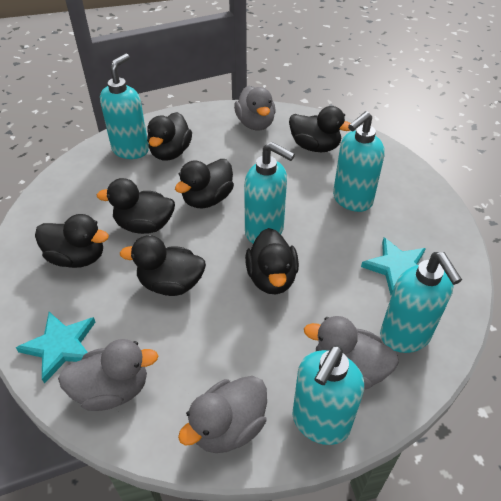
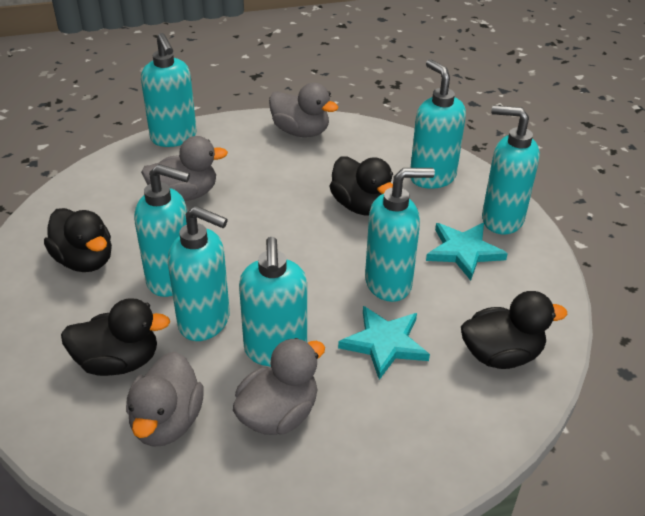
black duck: 7 -> 4
turquoise soap dispenser: 5 -> 7

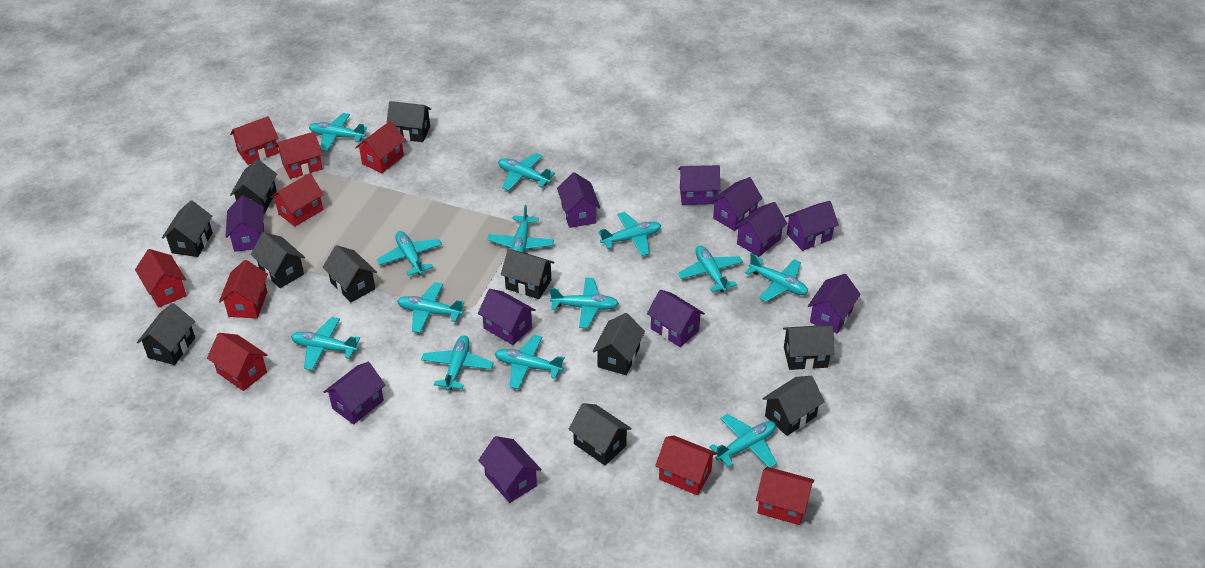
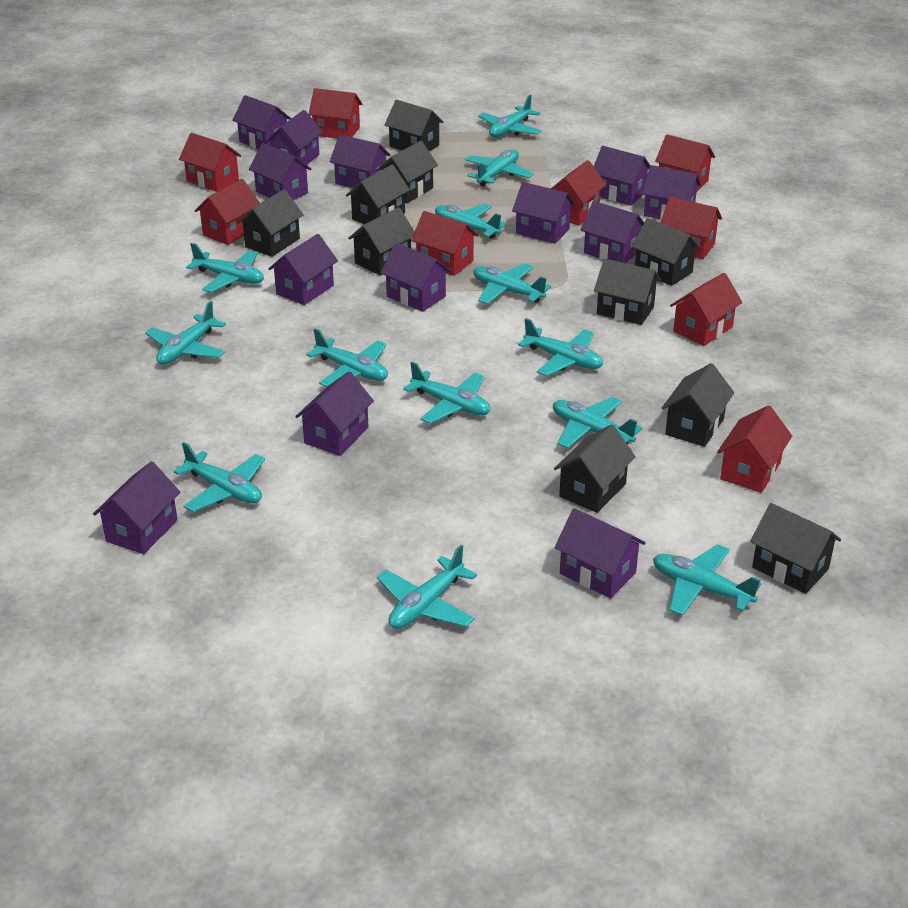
black house: 11 -> 10
purple house: 11 -> 13

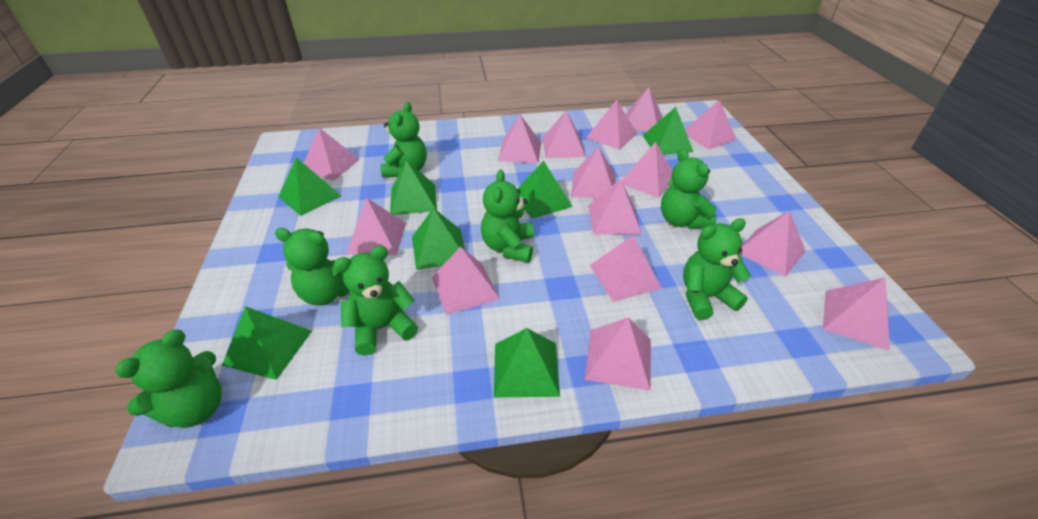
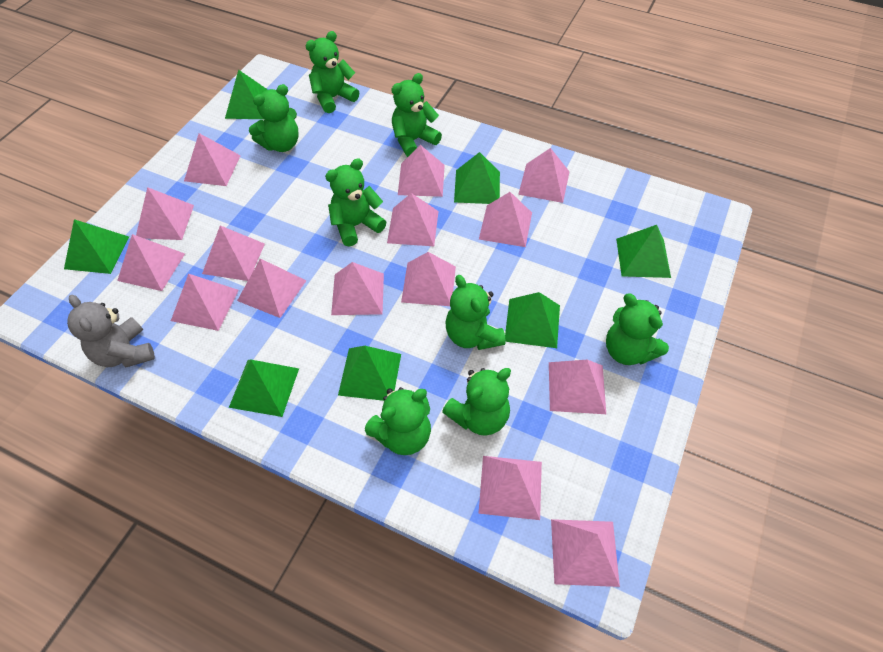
green teddy bear: 7 -> 8
grey teddy bear: 0 -> 1

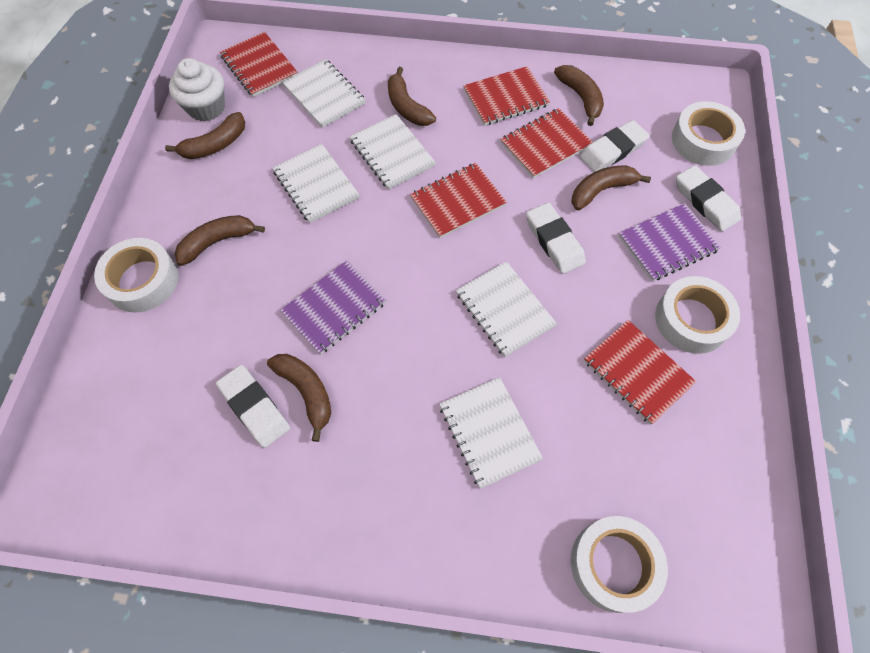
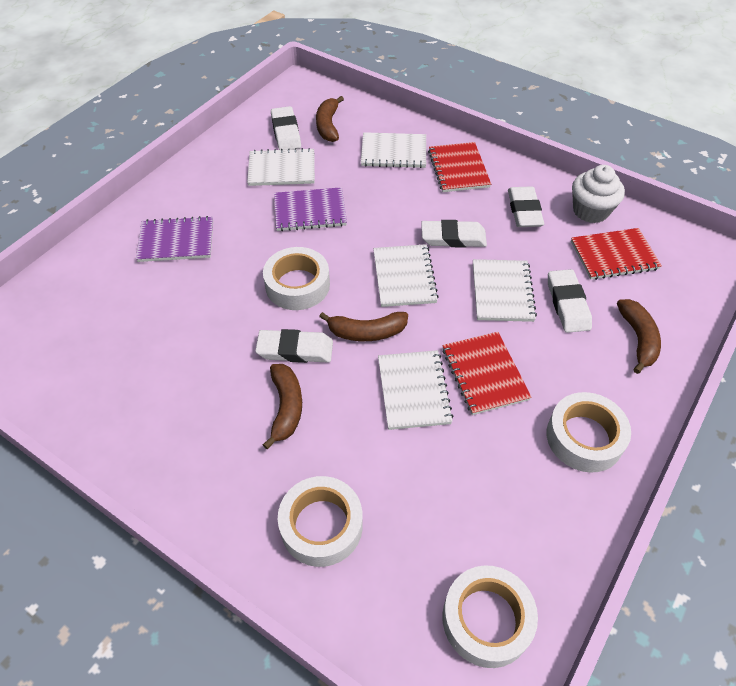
brown banana: 6 -> 4
red notebook: 5 -> 3
white eraser: 4 -> 5

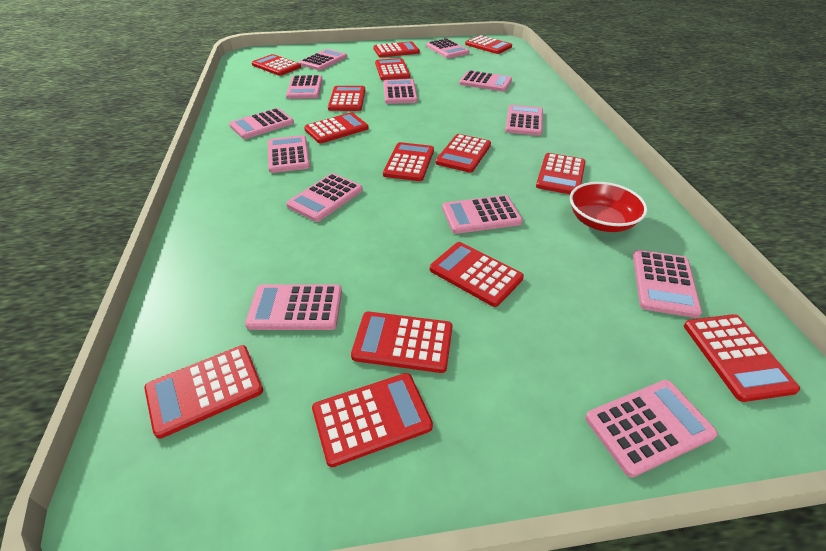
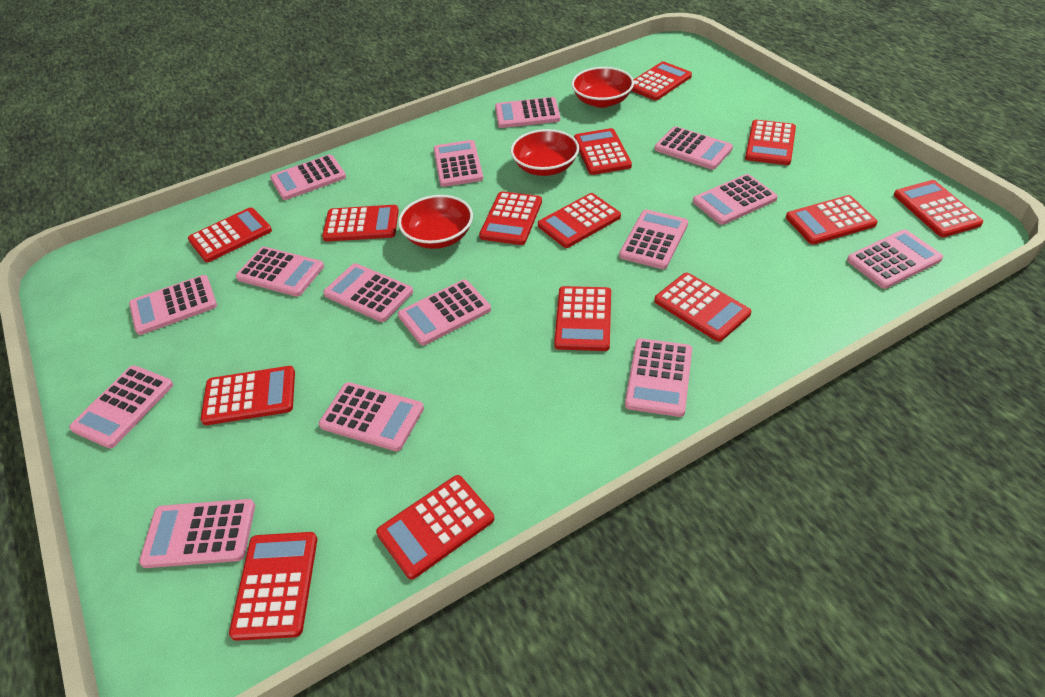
pink calculator: 13 -> 15
red bowl: 1 -> 3

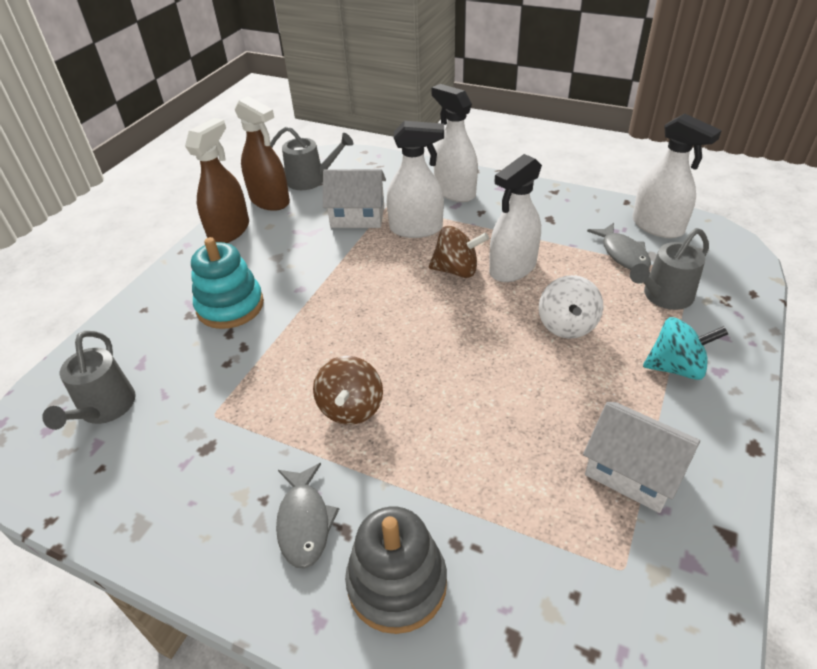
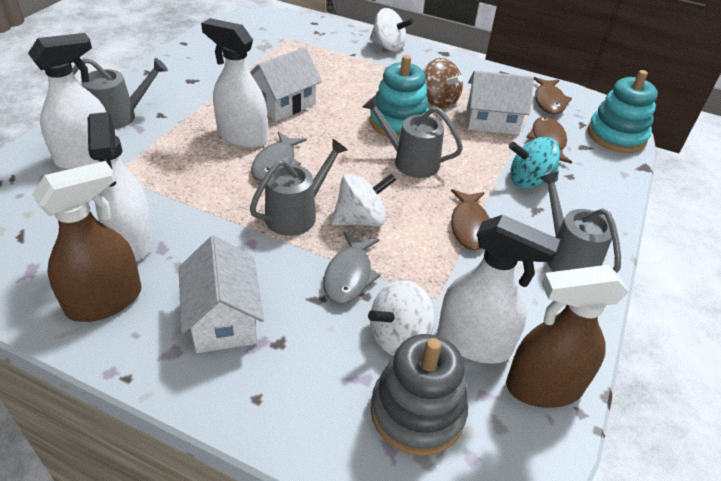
brown fish: 0 -> 3
brown spinning top: 2 -> 1
grey watering can: 3 -> 4
turquoise stacking toy: 1 -> 2
white house: 2 -> 3
white spinning top: 1 -> 3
──────────
> [Exercise directions]:
Because only the text is wanted, repeat all the entries exactly and leave out the pictures.

> [Output of the exercise]:
black duck: 7 -> 4
turquoise soap dispenser: 5 -> 7

black house: 11 -> 10
purple house: 11 -> 13

green teddy bear: 7 -> 8
grey teddy bear: 0 -> 1

brown banana: 6 -> 4
red notebook: 5 -> 3
white eraser: 4 -> 5

pink calculator: 13 -> 15
red bowl: 1 -> 3

brown fish: 0 -> 3
brown spinning top: 2 -> 1
grey watering can: 3 -> 4
turquoise stacking toy: 1 -> 2
white house: 2 -> 3
white spinning top: 1 -> 3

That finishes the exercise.